Material provided:
*** Block opens ***
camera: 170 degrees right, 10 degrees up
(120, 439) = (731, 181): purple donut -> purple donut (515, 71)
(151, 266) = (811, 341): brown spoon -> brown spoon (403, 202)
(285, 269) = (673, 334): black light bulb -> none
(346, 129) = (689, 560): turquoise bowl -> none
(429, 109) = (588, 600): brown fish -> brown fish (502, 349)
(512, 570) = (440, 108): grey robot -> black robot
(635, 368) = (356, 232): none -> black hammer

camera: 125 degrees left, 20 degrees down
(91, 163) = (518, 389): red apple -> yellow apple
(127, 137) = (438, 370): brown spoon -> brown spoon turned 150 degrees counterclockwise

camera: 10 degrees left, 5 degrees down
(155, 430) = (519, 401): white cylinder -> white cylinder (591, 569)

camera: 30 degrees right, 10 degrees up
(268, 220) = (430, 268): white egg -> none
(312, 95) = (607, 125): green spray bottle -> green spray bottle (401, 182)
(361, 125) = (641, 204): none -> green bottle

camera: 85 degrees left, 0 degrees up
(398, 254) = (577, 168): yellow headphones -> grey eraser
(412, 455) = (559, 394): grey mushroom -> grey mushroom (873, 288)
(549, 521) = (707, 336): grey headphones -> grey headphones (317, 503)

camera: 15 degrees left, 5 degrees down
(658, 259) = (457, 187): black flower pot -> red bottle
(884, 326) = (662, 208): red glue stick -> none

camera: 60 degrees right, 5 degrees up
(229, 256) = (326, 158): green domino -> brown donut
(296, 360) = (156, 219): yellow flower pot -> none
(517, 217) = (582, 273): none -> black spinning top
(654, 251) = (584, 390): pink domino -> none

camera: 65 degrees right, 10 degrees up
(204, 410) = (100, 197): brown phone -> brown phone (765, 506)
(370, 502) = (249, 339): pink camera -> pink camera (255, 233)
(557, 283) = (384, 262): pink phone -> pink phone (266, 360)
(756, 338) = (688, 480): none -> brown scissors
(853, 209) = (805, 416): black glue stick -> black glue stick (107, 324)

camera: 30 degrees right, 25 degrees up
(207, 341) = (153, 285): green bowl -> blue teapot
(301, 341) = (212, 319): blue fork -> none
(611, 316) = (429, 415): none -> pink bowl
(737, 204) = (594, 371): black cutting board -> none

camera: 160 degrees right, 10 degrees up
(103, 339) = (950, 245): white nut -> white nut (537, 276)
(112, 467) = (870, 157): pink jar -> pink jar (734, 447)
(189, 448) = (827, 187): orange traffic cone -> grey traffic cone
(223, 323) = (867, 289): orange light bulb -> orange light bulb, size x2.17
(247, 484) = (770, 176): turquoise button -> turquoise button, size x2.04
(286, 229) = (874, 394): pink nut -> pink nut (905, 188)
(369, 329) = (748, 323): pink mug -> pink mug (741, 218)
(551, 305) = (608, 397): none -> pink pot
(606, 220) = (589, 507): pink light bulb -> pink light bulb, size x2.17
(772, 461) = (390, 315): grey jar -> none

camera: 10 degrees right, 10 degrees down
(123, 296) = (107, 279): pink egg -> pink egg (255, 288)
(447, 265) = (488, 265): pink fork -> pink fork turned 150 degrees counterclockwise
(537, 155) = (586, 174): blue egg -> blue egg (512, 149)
*** Block closes ***
Write every line of the material out again exactly.

Response area:
camera: 170 degrees right, 10 degrees up
(120, 439) = (731, 181): purple donut -> purple donut (515, 71)
(151, 266) = (811, 341): brown spoon -> brown spoon (403, 202)
(285, 269) = (673, 334): black light bulb -> none
(346, 129) = (689, 560): turquoise bowl -> none
(429, 109) = (588, 600): brown fish -> brown fish (502, 349)
(512, 570) = (440, 108): grey robot -> black robot
(635, 368) = (356, 232): none -> black hammer

camera: 125 degrees left, 20 degrees down
(91, 163) = (518, 389): red apple -> yellow apple
(127, 137) = (438, 370): brown spoon -> brown spoon turned 150 degrees counterclockwise

camera: 10 degrees left, 5 degrees down
(155, 430) = (519, 401): white cylinder -> white cylinder (591, 569)

camera: 30 degrees right, 10 degrees up
(268, 220) = (430, 268): white egg -> none
(312, 95) = (607, 125): green spray bottle -> green spray bottle (401, 182)
(361, 125) = (641, 204): none -> green bottle

camera: 85 degrees left, 0 degrees up
(398, 254) = (577, 168): yellow headphones -> grey eraser
(412, 455) = (559, 394): grey mushroom -> grey mushroom (873, 288)
(549, 521) = (707, 336): grey headphones -> grey headphones (317, 503)

camera: 15 degrees left, 5 degrees down
(658, 259) = (457, 187): black flower pot -> red bottle
(884, 326) = (662, 208): red glue stick -> none

camera: 60 degrees right, 5 degrees up
(229, 256) = (326, 158): green domino -> brown donut
(296, 360) = (156, 219): yellow flower pot -> none
(517, 217) = (582, 273): none -> black spinning top
(654, 251) = (584, 390): pink domino -> none

camera: 65 degrees right, 10 degrees up
(204, 410) = (100, 197): brown phone -> brown phone (765, 506)
(370, 502) = (249, 339): pink camera -> pink camera (255, 233)
(557, 283) = (384, 262): pink phone -> pink phone (266, 360)
(756, 338) = (688, 480): none -> brown scissors
(853, 209) = (805, 416): black glue stick -> black glue stick (107, 324)

camera: 30 degrees right, 25 degrees up
(207, 341) = (153, 285): green bowl -> blue teapot
(301, 341) = (212, 319): blue fork -> none
(611, 316) = (429, 415): none -> pink bowl
(737, 204) = (594, 371): black cutting board -> none

camera: 160 degrees right, 10 degrees up
(103, 339) = (950, 245): white nut -> white nut (537, 276)
(112, 467) = (870, 157): pink jar -> pink jar (734, 447)
(189, 448) = (827, 187): orange traffic cone -> grey traffic cone
(223, 323) = (867, 289): orange light bulb -> orange light bulb, size x2.17
(247, 484) = (770, 176): turquoise button -> turquoise button, size x2.04
(286, 229) = (874, 394): pink nut -> pink nut (905, 188)
(369, 329) = (748, 323): pink mug -> pink mug (741, 218)
(551, 305) = (608, 397): none -> pink pot
(606, 220) = (589, 507): pink light bulb -> pink light bulb, size x2.17
(772, 461) = (390, 315): grey jar -> none

camera: 10 degrees right, 10 degrees down
(123, 296) = (107, 279): pink egg -> pink egg (255, 288)
(447, 265) = (488, 265): pink fork -> pink fork turned 150 degrees counterclockwise
(537, 155) = (586, 174): blue egg -> blue egg (512, 149)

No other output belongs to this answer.